=== Before-and-after change data ===
--- START ---

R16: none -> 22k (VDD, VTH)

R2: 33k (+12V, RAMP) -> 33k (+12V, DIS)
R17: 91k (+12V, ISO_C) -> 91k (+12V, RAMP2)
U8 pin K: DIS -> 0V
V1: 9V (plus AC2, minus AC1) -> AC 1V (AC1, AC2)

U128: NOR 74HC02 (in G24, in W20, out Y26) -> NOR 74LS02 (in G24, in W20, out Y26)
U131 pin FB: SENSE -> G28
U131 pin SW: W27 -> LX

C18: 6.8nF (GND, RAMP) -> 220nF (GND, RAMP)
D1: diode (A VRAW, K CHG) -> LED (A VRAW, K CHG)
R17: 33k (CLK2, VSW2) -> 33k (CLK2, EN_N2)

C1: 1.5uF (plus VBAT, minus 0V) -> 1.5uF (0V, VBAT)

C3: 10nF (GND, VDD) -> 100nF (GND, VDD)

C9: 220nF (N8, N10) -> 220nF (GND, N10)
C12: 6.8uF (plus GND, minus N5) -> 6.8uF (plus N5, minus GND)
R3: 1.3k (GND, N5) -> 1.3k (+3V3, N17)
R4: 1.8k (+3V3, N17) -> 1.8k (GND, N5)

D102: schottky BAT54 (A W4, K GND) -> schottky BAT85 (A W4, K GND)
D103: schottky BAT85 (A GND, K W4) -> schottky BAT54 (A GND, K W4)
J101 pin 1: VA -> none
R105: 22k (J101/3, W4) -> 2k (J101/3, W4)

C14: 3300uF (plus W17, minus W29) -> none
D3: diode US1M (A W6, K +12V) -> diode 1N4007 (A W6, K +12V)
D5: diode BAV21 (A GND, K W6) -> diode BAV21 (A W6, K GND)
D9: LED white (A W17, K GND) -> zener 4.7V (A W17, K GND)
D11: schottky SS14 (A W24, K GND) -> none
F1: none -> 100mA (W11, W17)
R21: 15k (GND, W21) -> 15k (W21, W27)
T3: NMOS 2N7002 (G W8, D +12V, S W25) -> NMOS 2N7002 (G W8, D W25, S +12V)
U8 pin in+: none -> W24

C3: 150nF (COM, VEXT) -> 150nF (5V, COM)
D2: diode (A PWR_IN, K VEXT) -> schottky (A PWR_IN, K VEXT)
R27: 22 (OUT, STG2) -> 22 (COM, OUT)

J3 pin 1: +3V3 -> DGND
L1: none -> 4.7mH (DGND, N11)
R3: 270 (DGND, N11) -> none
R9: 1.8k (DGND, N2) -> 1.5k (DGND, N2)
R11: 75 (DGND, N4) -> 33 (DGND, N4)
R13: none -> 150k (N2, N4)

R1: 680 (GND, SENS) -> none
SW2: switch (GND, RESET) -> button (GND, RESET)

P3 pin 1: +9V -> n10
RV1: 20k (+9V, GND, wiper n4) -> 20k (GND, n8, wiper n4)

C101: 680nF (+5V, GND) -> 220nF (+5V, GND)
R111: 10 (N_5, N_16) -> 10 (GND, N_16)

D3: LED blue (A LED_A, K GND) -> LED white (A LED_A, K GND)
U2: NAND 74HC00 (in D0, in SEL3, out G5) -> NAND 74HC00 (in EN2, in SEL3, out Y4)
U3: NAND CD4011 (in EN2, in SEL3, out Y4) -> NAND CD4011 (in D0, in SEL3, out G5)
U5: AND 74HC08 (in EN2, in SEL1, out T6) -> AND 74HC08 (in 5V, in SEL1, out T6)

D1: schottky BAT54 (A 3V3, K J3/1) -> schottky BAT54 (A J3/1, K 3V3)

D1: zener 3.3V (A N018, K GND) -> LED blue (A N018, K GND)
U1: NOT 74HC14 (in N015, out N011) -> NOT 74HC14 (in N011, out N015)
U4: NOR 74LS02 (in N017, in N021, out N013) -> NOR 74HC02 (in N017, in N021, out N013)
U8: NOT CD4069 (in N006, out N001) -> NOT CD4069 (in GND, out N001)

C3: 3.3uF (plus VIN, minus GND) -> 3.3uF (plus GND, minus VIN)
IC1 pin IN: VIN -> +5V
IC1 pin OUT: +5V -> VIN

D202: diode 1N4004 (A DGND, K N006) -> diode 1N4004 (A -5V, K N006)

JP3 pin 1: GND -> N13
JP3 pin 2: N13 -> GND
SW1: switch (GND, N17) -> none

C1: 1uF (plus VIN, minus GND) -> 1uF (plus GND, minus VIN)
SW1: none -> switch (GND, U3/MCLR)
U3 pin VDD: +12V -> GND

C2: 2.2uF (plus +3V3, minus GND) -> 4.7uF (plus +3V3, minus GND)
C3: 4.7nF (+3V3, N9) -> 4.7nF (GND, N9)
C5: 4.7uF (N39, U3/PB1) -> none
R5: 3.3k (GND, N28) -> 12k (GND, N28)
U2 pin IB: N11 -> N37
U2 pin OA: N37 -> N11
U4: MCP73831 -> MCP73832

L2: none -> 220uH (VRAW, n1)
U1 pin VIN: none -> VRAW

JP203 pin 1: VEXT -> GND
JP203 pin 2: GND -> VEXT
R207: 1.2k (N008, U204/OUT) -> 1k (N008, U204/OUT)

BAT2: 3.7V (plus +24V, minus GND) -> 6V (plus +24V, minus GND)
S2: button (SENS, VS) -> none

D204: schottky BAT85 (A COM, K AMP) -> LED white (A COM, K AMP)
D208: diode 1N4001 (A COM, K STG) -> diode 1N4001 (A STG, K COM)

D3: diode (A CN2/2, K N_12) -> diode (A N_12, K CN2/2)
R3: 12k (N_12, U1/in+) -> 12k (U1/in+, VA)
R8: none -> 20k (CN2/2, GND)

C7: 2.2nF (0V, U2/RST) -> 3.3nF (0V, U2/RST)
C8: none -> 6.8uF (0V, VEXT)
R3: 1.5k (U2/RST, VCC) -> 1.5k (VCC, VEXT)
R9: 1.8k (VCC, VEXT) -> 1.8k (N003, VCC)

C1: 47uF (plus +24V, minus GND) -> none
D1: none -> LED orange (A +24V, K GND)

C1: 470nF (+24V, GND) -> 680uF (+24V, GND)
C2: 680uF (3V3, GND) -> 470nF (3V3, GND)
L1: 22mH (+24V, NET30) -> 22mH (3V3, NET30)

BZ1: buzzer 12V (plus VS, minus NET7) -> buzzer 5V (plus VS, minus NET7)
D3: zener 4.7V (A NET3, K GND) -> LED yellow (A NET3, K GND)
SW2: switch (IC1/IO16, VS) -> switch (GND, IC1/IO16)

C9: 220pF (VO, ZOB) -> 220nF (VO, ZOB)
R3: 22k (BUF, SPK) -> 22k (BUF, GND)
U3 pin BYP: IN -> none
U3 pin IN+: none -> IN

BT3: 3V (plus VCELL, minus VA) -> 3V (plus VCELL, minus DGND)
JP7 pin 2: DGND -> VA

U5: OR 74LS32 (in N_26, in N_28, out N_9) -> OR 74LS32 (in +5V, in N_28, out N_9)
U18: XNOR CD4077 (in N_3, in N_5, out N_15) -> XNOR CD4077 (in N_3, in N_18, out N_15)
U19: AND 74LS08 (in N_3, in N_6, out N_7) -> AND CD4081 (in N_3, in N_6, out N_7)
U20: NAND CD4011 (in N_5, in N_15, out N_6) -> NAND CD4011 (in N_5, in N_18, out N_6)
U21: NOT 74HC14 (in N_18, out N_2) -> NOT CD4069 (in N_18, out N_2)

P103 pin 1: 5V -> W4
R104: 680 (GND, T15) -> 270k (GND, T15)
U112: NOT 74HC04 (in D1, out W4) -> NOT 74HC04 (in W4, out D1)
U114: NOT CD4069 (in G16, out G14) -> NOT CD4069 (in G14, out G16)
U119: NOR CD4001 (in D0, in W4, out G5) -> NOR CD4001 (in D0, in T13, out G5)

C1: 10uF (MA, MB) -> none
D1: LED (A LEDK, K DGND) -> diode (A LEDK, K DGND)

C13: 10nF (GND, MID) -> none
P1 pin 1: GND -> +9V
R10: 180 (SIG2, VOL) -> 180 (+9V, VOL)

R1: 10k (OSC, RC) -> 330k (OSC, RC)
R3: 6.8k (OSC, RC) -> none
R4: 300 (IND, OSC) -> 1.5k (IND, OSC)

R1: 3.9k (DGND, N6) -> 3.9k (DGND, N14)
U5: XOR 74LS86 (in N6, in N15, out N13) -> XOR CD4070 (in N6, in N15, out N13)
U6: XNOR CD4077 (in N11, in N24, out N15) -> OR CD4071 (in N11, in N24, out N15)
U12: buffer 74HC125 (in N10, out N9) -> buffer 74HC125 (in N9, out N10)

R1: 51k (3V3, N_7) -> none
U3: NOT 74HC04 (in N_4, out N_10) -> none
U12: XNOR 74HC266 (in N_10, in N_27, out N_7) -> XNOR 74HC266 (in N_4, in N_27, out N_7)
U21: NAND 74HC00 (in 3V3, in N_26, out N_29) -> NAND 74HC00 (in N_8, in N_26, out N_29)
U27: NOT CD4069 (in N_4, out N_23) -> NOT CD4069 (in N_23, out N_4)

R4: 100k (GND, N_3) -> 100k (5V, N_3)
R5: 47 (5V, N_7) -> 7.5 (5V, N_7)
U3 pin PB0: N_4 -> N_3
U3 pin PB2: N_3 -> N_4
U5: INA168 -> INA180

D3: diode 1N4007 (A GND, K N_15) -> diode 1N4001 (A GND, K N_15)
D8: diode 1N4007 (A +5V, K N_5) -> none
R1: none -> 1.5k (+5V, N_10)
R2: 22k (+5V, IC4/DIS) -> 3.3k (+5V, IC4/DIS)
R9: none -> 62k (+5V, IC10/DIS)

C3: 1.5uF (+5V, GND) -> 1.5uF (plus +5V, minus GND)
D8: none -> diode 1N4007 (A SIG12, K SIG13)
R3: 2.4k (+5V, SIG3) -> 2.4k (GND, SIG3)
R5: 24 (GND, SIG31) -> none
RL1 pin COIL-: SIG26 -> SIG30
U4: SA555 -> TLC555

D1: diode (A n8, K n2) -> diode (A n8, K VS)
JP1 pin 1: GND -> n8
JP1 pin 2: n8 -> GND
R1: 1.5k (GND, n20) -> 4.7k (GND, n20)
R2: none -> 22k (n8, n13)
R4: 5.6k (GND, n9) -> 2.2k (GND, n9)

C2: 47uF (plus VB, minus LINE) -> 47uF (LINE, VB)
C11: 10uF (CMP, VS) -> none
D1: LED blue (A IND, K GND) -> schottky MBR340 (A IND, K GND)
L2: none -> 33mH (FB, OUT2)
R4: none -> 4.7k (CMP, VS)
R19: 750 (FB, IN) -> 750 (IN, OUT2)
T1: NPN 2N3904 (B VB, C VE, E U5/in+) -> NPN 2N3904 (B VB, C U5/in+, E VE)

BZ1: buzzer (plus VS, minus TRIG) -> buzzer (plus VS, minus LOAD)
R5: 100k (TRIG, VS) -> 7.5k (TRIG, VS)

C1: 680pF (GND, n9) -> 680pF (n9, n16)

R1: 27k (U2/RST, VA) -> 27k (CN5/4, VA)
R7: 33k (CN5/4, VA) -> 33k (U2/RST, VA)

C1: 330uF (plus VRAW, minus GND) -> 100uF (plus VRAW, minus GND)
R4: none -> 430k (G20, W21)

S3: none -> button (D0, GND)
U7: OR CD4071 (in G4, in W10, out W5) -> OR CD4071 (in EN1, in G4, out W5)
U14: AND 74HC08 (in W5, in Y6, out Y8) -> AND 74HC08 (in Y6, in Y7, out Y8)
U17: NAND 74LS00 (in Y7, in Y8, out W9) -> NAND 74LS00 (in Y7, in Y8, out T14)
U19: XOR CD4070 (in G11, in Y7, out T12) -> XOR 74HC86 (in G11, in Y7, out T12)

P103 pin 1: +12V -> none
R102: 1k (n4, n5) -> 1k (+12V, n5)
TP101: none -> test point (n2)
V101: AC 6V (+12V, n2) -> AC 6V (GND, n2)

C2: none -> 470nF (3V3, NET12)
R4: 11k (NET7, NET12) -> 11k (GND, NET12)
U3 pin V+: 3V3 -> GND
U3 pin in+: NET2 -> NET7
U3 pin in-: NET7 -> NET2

--- END ---

=== Exercise instructions ===
Would you print, exactly as written, every line above from the one holding "P3 pin 1: +9V -> n10" through the one holding "D202: diode 1N4004", with both included and no other lines?

=== Response ===
P3 pin 1: +9V -> n10
RV1: 20k (+9V, GND, wiper n4) -> 20k (GND, n8, wiper n4)

C101: 680nF (+5V, GND) -> 220nF (+5V, GND)
R111: 10 (N_5, N_16) -> 10 (GND, N_16)

D3: LED blue (A LED_A, K GND) -> LED white (A LED_A, K GND)
U2: NAND 74HC00 (in D0, in SEL3, out G5) -> NAND 74HC00 (in EN2, in SEL3, out Y4)
U3: NAND CD4011 (in EN2, in SEL3, out Y4) -> NAND CD4011 (in D0, in SEL3, out G5)
U5: AND 74HC08 (in EN2, in SEL1, out T6) -> AND 74HC08 (in 5V, in SEL1, out T6)

D1: schottky BAT54 (A 3V3, K J3/1) -> schottky BAT54 (A J3/1, K 3V3)

D1: zener 3.3V (A N018, K GND) -> LED blue (A N018, K GND)
U1: NOT 74HC14 (in N015, out N011) -> NOT 74HC14 (in N011, out N015)
U4: NOR 74LS02 (in N017, in N021, out N013) -> NOR 74HC02 (in N017, in N021, out N013)
U8: NOT CD4069 (in N006, out N001) -> NOT CD4069 (in GND, out N001)

C3: 3.3uF (plus VIN, minus GND) -> 3.3uF (plus GND, minus VIN)
IC1 pin IN: VIN -> +5V
IC1 pin OUT: +5V -> VIN

D202: diode 1N4004 (A DGND, K N006) -> diode 1N4004 (A -5V, K N006)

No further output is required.